-- START EXERCISE INPUTS --

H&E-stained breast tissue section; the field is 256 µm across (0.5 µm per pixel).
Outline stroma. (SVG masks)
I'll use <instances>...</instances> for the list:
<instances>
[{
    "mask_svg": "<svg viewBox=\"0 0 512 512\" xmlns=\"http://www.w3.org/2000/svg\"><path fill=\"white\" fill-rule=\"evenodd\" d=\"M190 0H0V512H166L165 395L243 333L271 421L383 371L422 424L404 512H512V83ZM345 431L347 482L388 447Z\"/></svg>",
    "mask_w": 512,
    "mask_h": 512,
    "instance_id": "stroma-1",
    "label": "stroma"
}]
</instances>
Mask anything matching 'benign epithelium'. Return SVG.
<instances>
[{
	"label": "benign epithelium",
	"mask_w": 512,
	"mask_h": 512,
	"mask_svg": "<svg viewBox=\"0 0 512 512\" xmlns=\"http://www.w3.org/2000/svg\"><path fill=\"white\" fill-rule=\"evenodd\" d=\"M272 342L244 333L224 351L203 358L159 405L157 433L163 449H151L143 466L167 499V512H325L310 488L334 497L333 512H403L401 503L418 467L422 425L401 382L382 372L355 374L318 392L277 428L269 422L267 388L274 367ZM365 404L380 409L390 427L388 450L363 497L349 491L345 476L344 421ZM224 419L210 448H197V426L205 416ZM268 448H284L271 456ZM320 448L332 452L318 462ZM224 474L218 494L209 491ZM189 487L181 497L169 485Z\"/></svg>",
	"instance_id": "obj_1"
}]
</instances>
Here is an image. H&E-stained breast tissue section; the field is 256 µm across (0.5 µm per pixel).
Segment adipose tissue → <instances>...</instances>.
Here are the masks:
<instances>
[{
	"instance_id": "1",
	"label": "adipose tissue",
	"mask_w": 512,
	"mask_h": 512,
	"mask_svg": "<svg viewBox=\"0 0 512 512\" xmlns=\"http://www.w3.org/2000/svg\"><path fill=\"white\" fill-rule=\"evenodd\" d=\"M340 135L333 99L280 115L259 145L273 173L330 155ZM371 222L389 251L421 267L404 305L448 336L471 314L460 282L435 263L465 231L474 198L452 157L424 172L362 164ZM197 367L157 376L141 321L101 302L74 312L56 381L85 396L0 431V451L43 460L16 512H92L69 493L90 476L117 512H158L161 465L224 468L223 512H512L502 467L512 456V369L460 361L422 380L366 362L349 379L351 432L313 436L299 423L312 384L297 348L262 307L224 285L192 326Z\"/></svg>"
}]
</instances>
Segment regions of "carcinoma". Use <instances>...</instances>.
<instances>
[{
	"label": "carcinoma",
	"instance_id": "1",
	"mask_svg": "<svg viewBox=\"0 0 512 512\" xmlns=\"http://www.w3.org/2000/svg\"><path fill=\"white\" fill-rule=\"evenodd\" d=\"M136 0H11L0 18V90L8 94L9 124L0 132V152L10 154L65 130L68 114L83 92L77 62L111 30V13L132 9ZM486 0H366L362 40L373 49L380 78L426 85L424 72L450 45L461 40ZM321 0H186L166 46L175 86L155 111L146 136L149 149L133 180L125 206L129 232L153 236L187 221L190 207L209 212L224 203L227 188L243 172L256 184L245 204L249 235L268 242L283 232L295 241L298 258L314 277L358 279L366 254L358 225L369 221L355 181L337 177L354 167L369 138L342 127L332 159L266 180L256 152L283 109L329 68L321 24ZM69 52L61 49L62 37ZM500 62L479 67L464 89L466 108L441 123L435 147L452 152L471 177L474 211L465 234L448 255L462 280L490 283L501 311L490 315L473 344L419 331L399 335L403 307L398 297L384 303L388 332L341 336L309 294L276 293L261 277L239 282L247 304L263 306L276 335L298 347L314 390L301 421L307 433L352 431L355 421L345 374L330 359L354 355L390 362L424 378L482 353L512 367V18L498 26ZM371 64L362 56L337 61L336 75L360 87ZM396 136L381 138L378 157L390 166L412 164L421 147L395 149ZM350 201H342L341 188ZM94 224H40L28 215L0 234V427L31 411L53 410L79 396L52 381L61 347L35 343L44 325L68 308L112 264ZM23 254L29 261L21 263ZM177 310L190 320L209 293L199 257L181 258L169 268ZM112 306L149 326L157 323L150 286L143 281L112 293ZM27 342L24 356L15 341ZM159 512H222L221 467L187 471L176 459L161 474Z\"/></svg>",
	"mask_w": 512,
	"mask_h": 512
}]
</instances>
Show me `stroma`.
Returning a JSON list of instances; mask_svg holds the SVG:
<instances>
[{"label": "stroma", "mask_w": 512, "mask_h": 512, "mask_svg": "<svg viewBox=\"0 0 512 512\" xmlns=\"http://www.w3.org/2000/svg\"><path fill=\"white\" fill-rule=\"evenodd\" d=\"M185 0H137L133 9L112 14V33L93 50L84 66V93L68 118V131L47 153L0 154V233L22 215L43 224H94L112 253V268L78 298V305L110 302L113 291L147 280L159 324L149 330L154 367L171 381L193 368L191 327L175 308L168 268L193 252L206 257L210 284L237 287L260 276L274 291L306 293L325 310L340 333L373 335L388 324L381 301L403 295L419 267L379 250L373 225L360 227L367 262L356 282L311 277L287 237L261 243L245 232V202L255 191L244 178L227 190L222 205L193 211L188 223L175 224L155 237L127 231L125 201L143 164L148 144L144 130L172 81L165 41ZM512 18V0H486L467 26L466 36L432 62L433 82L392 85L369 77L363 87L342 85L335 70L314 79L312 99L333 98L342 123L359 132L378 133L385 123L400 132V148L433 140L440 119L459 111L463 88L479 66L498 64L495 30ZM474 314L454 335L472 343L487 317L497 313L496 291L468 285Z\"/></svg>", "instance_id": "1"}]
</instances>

-- END EXERCISE INPUTS --

[TASK PROMPT] The records above need to be transcribed in full. Keep every character unchanged.

[CORRECT RESULT]
H&E-stained breast tissue section; the field is 256 µm across (0.5 µm per pixel).
Outline stroma. (SVG masks)
I'll use <instances>...</instances> for the list:
<instances>
[{
    "mask_svg": "<svg viewBox=\"0 0 512 512\" xmlns=\"http://www.w3.org/2000/svg\"><path fill=\"white\" fill-rule=\"evenodd\" d=\"M190 0H0V512H166L165 395L243 333L271 421L383 371L422 424L404 512H512V83ZM345 431L347 482L388 447Z\"/></svg>",
    "mask_w": 512,
    "mask_h": 512,
    "instance_id": "stroma-1",
    "label": "stroma"
}]
</instances>
Mask anything matching 'benign epithelium'. Return SVG.
<instances>
[{
	"label": "benign epithelium",
	"mask_w": 512,
	"mask_h": 512,
	"mask_svg": "<svg viewBox=\"0 0 512 512\" xmlns=\"http://www.w3.org/2000/svg\"><path fill=\"white\" fill-rule=\"evenodd\" d=\"M272 342L244 333L224 351L203 358L159 405L157 433L163 449H151L143 466L167 499V512H325L310 488L334 497L333 512H403L401 503L418 467L422 425L401 382L382 372L355 374L318 392L277 428L269 422L267 388L274 367ZM365 404L380 409L390 427L388 450L363 497L349 491L345 476L344 421ZM224 419L210 448H197V426L205 416ZM268 448H284L271 456ZM320 448L332 452L318 462ZM224 474L218 494L209 491ZM189 487L181 497L169 485Z\"/></svg>",
	"instance_id": "obj_1"
}]
</instances>
Here is an image. H&E-stained breast tissue section; the field is 256 µm across (0.5 µm per pixel).
Segment adipose tissue → <instances>...</instances>.
Here are the masks:
<instances>
[{
	"instance_id": "1",
	"label": "adipose tissue",
	"mask_w": 512,
	"mask_h": 512,
	"mask_svg": "<svg viewBox=\"0 0 512 512\" xmlns=\"http://www.w3.org/2000/svg\"><path fill=\"white\" fill-rule=\"evenodd\" d=\"M340 135L333 99L280 115L259 145L273 173L330 155ZM371 222L389 251L421 267L404 305L448 336L471 314L460 282L435 263L465 231L474 198L452 157L424 172L362 164ZM197 367L157 376L141 321L101 302L74 312L56 381L85 396L0 431V451L43 460L16 512H92L69 493L90 476L117 512H158L161 465L224 468L223 512H512L502 467L512 456V369L460 361L422 380L366 362L349 379L351 432L313 436L299 423L312 384L297 348L262 307L224 285L192 326Z\"/></svg>"
}]
</instances>
Segment regions of "carcinoma". Use <instances>...</instances>.
<instances>
[{
	"label": "carcinoma",
	"instance_id": "1",
	"mask_svg": "<svg viewBox=\"0 0 512 512\" xmlns=\"http://www.w3.org/2000/svg\"><path fill=\"white\" fill-rule=\"evenodd\" d=\"M136 0H11L0 18V90L8 94L9 124L0 132V152L10 154L65 130L68 114L83 92L77 62L111 30V13L132 9ZM486 0H366L362 40L373 49L380 78L426 85L424 72L450 45L461 40ZM321 0H186L166 46L175 86L155 111L146 136L149 149L133 180L125 206L129 232L153 236L187 221L190 207L209 212L224 203L227 188L243 172L256 184L245 204L249 235L268 242L283 232L295 241L298 258L314 277L358 279L366 254L358 225L369 221L355 181L337 177L354 167L369 138L342 127L332 159L266 180L256 152L283 109L329 68L321 24ZM69 52L61 49L62 37ZM500 62L479 67L464 89L466 108L441 123L435 147L452 152L471 177L474 211L465 234L448 255L462 280L490 283L501 311L490 315L473 344L419 331L399 335L403 307L398 297L384 303L388 332L341 336L309 294L276 293L261 277L239 282L247 304L263 306L276 335L298 347L314 390L301 421L307 433L352 431L355 421L345 374L330 359L354 355L390 362L424 378L482 353L512 367V18L498 26ZM371 64L362 56L337 61L336 75L360 87ZM396 136L381 138L378 157L390 166L412 164L421 147L395 149ZM350 201H342L341 188ZM94 224H40L28 215L0 234V427L31 411L53 410L79 396L52 381L61 347L35 343L44 325L68 308L112 264ZM23 254L29 261L21 263ZM177 310L190 320L209 293L199 257L181 258L169 268ZM112 306L149 326L157 323L150 286L143 281L112 293ZM27 342L24 356L15 341ZM159 512H222L221 467L187 471L176 459L161 474Z\"/></svg>",
	"mask_w": 512,
	"mask_h": 512
}]
</instances>
Show me `stroma`.
Returning a JSON list of instances; mask_svg holds the SVG:
<instances>
[{"label": "stroma", "mask_w": 512, "mask_h": 512, "mask_svg": "<svg viewBox=\"0 0 512 512\" xmlns=\"http://www.w3.org/2000/svg\"><path fill=\"white\" fill-rule=\"evenodd\" d=\"M185 0H137L133 9L112 14V33L93 50L84 66V93L68 118V131L47 153L0 154V233L22 215L43 224H94L112 253V268L78 298V305L110 302L113 291L147 280L159 324L149 330L154 367L171 381L193 368L191 327L175 308L168 268L193 252L206 257L210 284L237 287L260 276L274 291L306 293L325 310L340 333L373 335L388 324L381 301L403 295L419 267L379 250L373 225L360 227L367 262L356 282L311 277L287 237L261 243L245 232V202L255 191L244 178L227 190L222 205L193 211L188 223L175 224L155 237L127 231L125 201L143 164L148 144L144 130L172 81L165 41ZM512 18V0H486L467 26L466 36L432 62L433 82L392 85L369 77L363 87L342 85L335 70L314 79L312 99L333 98L342 123L359 132L378 133L385 123L400 132V148L433 140L440 119L459 111L463 88L479 66L498 64L495 30ZM474 314L454 335L472 343L487 317L497 313L496 291L468 285Z\"/></svg>", "instance_id": "1"}]
</instances>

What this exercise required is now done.